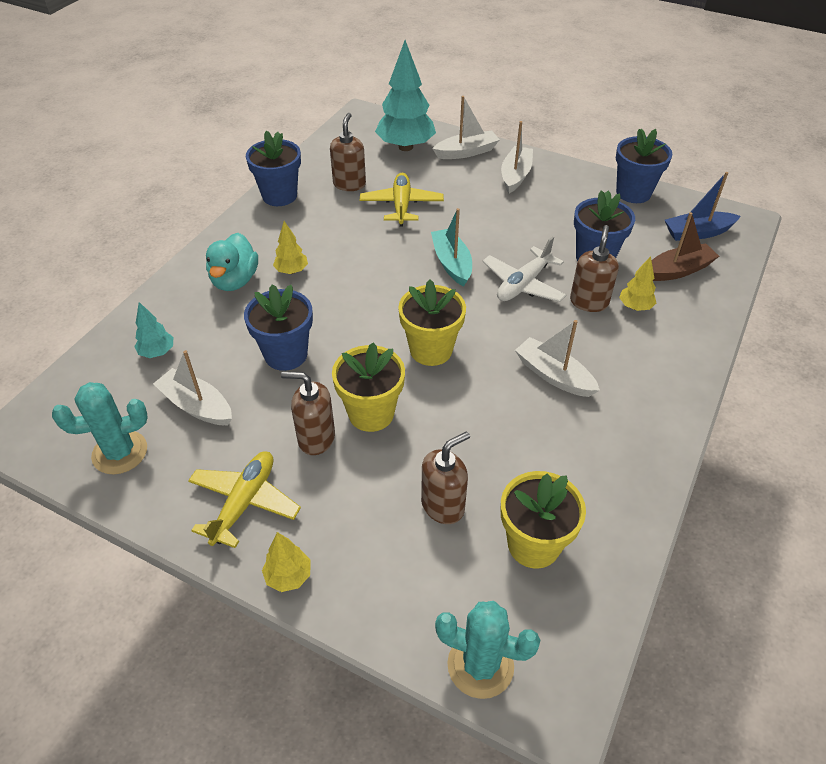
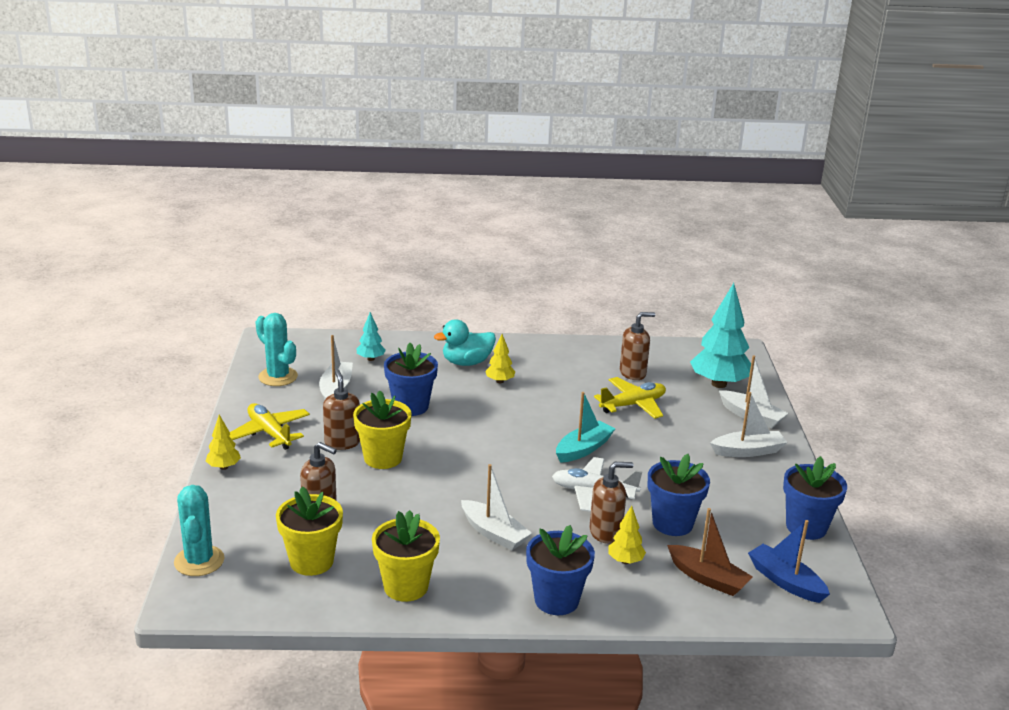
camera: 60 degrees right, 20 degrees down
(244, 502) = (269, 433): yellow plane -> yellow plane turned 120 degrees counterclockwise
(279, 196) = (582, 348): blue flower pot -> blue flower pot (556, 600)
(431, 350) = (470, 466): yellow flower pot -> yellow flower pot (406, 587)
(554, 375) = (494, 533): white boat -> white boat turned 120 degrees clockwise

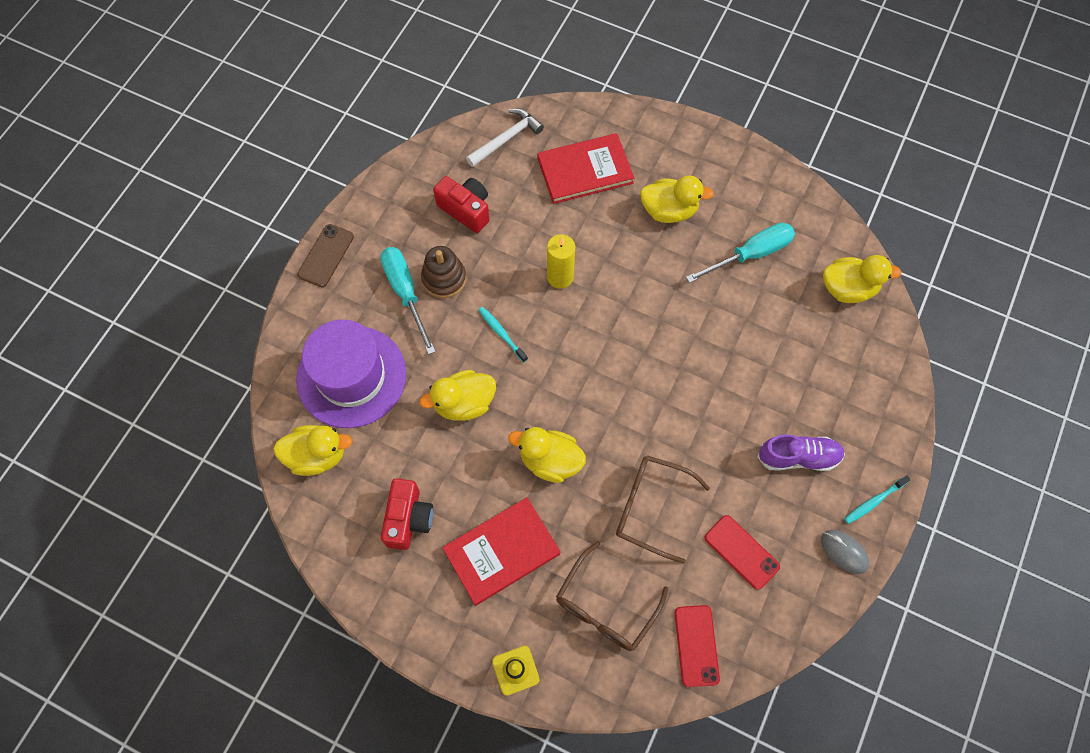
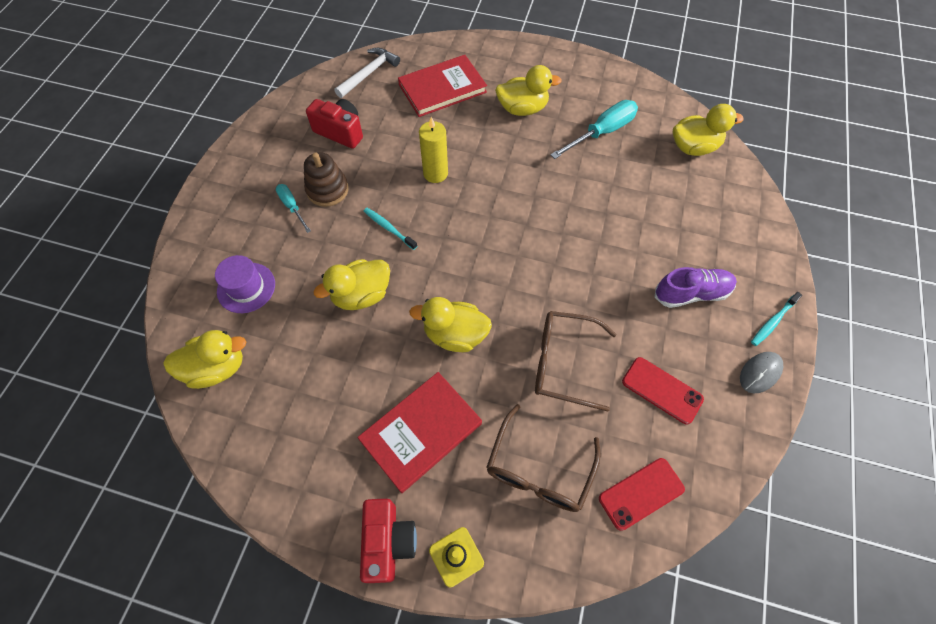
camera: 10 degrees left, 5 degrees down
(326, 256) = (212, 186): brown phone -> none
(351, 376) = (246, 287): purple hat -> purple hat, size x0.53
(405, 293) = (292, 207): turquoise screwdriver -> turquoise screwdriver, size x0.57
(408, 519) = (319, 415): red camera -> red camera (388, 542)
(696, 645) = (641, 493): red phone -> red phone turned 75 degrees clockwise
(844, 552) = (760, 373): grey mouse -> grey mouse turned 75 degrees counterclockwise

○ ○ ○ ○ ○

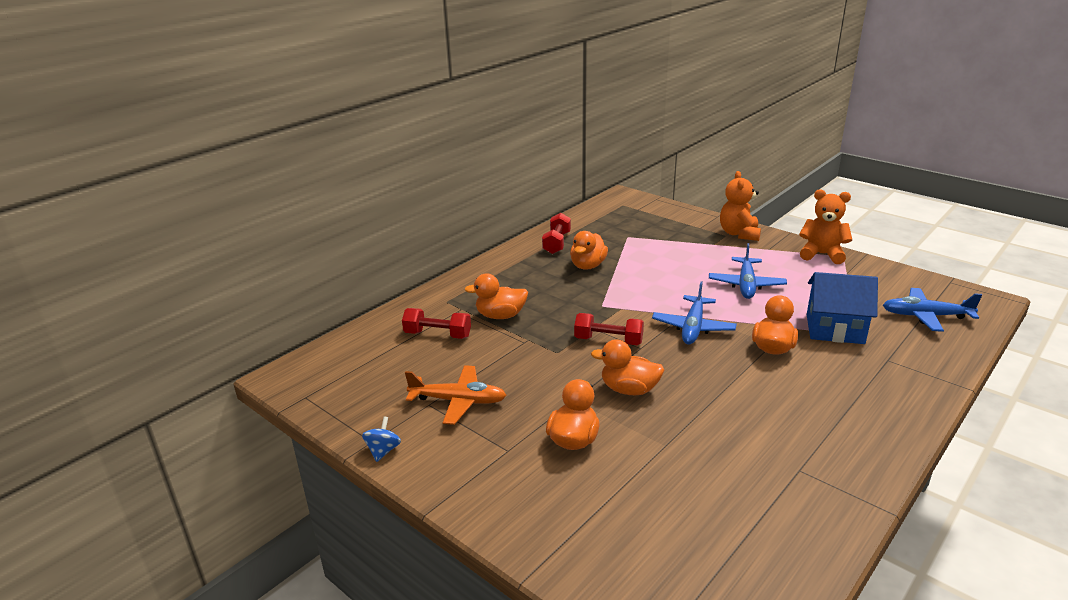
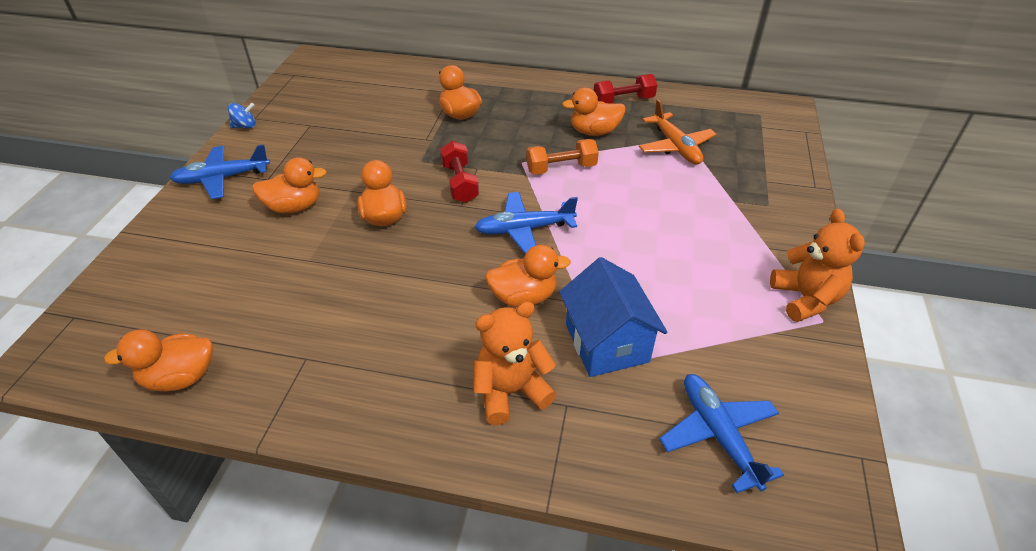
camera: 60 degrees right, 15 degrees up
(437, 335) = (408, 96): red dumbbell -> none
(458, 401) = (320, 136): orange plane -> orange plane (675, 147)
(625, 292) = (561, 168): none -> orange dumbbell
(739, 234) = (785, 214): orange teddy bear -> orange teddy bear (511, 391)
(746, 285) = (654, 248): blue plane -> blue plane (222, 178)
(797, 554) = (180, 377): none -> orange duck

○ ○ ○ ○ ○

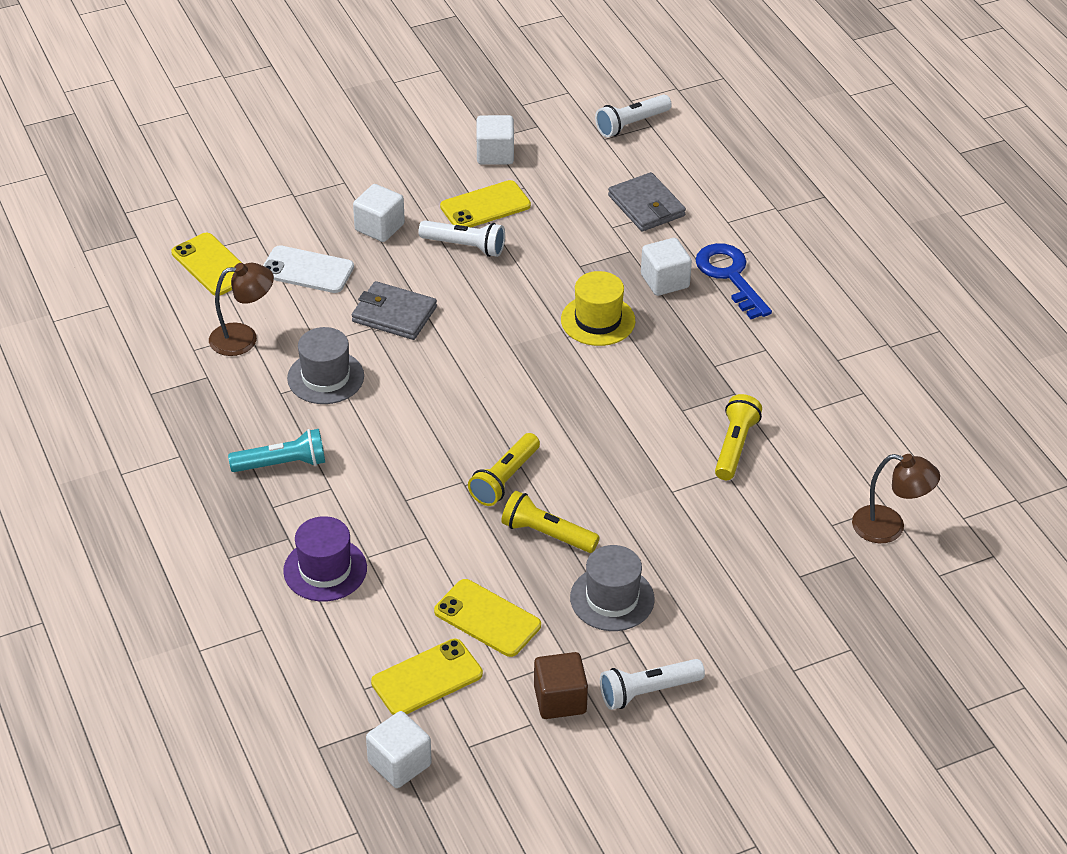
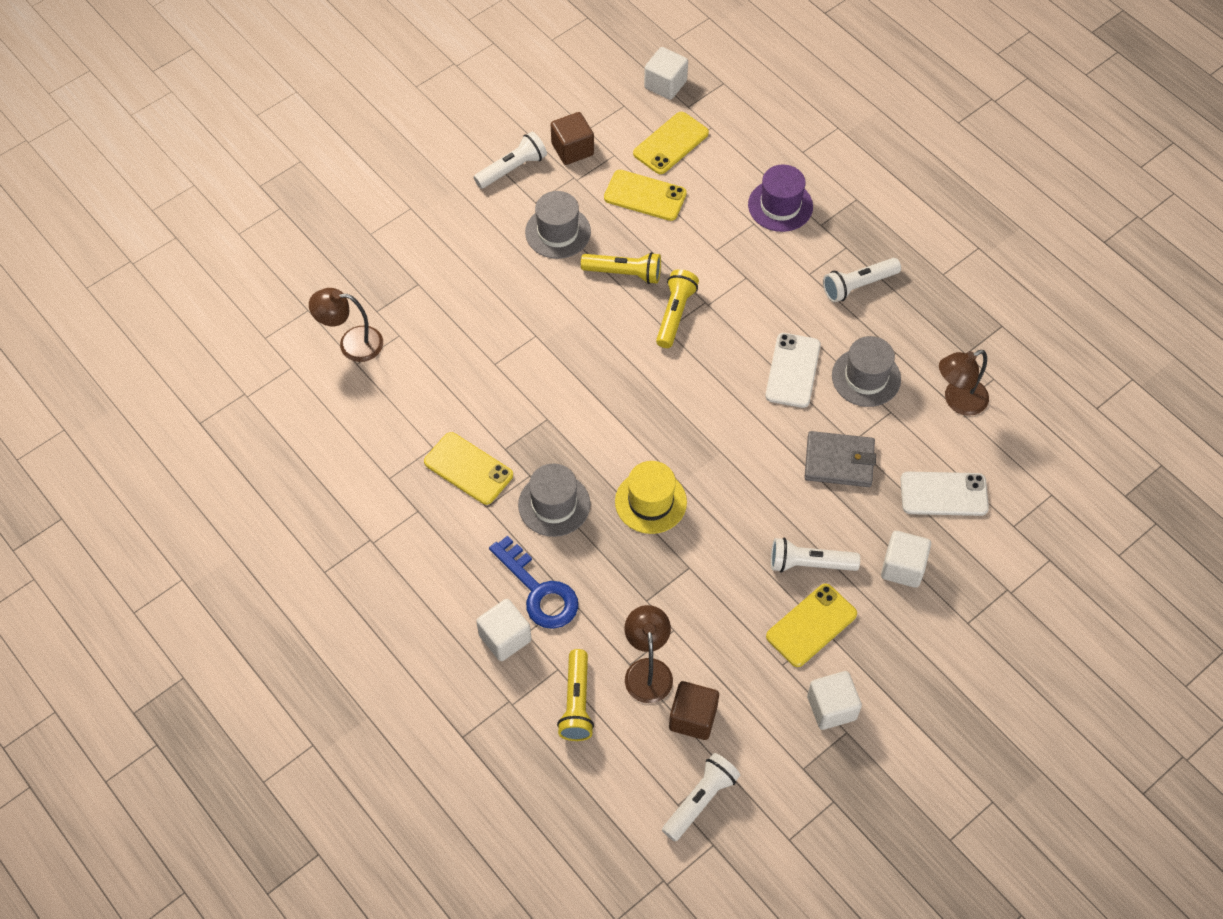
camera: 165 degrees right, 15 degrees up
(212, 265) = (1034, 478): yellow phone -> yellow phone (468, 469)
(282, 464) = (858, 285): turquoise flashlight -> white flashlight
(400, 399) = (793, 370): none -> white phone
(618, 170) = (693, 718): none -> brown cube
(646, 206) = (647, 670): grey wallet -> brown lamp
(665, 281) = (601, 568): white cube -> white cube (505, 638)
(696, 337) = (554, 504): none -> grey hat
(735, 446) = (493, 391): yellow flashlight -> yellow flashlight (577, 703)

○ ○ ○ ○ ○

What the task requires: Above are the entries. Output exactly the lines beginning with the line that has "(625, 292) = (561, 168): none" and ending with the line that has "(797, 554) = (180, 377): none -> orange duck".

Written solution:
(625, 292) = (561, 168): none -> orange dumbbell
(739, 234) = (785, 214): orange teddy bear -> orange teddy bear (511, 391)
(746, 285) = (654, 248): blue plane -> blue plane (222, 178)
(797, 554) = (180, 377): none -> orange duck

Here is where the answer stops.